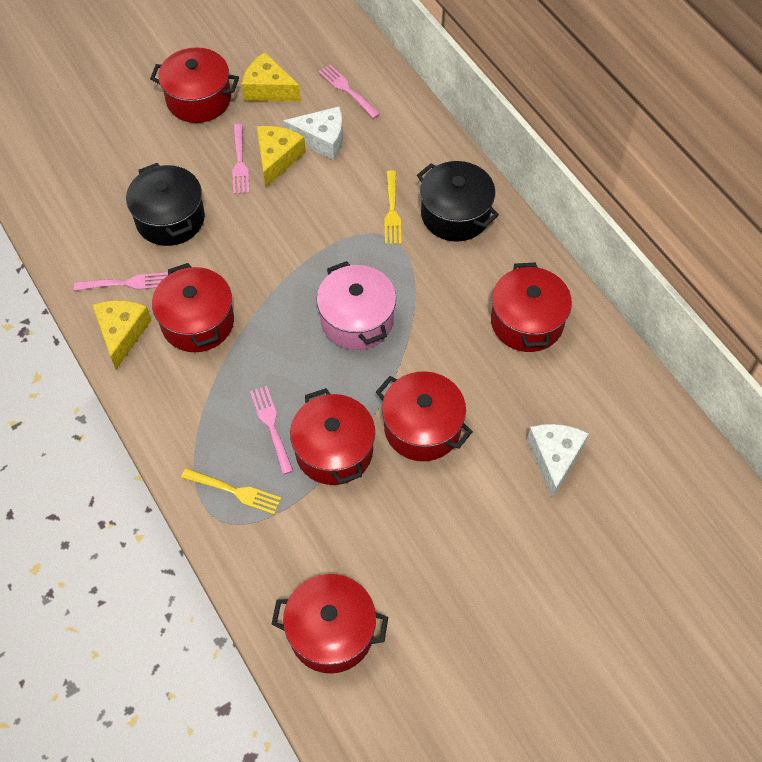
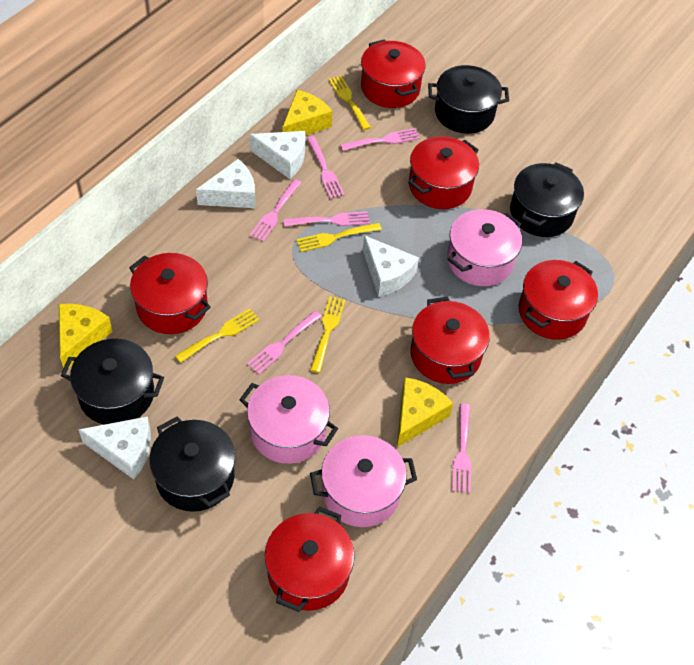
black pot: [126,163,205,246] [417,161,499,242] = 2 -> [60,339,164,425] [149,417,236,512] [428,65,509,134] [510,162,584,237] = 4
pink fork: [74,272,168,291] [232,124,250,194] [250,386,293,475] [318,65,380,119] = 4 -> [247,311,322,374] [250,179,301,242] [284,211,370,226] [307,136,344,199] [340,128,420,151] [452,403,471,493] = 6
pink pot: [316,261,396,350] = 1 -> [239,375,338,464] [310,435,417,527] [447,209,522,286] = 3
white cheese: [283,107,343,160] [527,424,589,499] = 2 -> [78,416,151,479] [196,159,255,208] [249,131,305,179] [363,235,419,297] = 4
yellow fork: [181,468,282,515] [384,171,402,244] = 2 -> [175,309,260,363] [296,223,382,252] [310,296,345,373] [328,76,371,130] = 4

◆ ◆ ◆ ◆

**What is needed:**
Go through the material line by line and state how many lines hold "pink", with no other words.

**Exercise output:**
2